Records excerpted from a collection
----
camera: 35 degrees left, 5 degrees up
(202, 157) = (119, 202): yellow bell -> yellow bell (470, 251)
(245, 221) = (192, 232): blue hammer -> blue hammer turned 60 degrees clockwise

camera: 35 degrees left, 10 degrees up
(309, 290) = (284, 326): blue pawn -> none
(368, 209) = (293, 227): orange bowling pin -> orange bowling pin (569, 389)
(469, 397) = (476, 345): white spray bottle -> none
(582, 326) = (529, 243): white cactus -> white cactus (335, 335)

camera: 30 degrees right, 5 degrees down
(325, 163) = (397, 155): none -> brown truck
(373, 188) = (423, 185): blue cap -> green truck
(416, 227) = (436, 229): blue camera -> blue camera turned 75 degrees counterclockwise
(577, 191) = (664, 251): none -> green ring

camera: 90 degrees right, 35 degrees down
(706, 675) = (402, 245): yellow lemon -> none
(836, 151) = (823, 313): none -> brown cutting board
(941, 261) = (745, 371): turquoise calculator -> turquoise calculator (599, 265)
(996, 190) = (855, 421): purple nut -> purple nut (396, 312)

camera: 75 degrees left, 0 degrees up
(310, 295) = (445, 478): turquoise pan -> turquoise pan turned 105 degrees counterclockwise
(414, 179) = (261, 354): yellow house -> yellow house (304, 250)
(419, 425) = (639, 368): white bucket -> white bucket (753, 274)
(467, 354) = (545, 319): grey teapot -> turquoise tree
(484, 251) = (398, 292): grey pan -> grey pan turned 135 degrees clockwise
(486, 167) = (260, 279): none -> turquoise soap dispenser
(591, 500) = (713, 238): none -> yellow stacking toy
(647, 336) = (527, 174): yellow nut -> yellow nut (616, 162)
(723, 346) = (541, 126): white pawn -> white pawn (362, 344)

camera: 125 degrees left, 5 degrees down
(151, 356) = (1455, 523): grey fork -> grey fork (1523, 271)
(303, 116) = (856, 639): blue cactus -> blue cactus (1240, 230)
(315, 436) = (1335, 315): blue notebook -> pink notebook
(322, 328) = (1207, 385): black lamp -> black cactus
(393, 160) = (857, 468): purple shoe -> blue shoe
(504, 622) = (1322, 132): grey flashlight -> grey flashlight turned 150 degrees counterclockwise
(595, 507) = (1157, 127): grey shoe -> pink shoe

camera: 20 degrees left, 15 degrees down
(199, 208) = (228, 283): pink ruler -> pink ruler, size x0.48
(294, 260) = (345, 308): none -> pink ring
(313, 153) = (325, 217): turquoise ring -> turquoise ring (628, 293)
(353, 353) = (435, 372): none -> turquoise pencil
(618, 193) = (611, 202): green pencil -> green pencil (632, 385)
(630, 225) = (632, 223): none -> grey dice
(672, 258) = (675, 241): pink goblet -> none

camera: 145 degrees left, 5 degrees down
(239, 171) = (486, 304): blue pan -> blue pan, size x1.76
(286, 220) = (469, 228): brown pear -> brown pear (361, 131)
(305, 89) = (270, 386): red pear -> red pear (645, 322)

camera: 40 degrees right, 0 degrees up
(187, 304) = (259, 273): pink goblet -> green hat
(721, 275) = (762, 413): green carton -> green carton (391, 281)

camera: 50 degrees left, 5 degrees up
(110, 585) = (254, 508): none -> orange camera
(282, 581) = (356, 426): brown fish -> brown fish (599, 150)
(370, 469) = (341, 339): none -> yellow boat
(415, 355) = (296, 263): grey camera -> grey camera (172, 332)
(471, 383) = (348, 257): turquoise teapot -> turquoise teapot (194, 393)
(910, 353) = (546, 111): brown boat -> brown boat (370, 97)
----
WHAT IS REQUIRED
Beginning at the opening line of the data, transcribe each line exactly until you reach the line with "(309, 290) = (284, 326): blue pawn -> none", which you also include, and go no further.

ANSWER SPACE
camera: 35 degrees left, 5 degrees up
(202, 157) = (119, 202): yellow bell -> yellow bell (470, 251)
(245, 221) = (192, 232): blue hammer -> blue hammer turned 60 degrees clockwise

camera: 35 degrees left, 10 degrees up
(309, 290) = (284, 326): blue pawn -> none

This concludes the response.